* Exercise
Which lines of the material contain the word "degrees"? Show each one.

* The data
=== Section Start ===
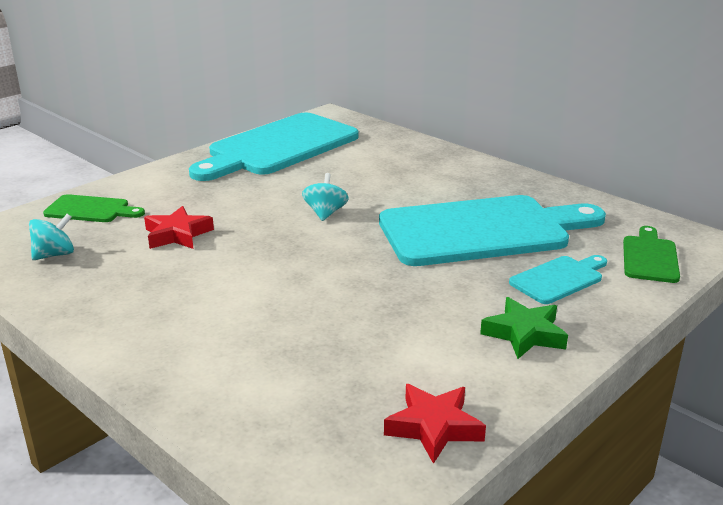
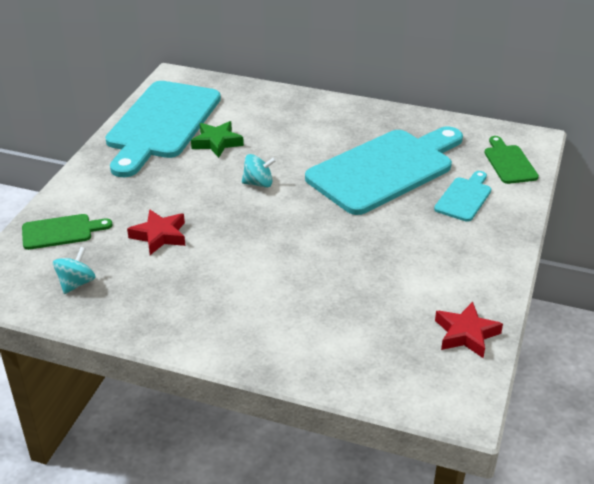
camera: 25 degrees left, 10 degrees up
(325, 213) = (258, 183): turquoise spinning top -> turquoise spinning top turned 105 degrees clockwise
(524, 334) = (472, 249): green star -> green star (217, 142)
=== Section End ===
* Answer below
camera: 25 degrees left, 10 degrees up
(325, 213) = (258, 183): turquoise spinning top -> turquoise spinning top turned 105 degrees clockwise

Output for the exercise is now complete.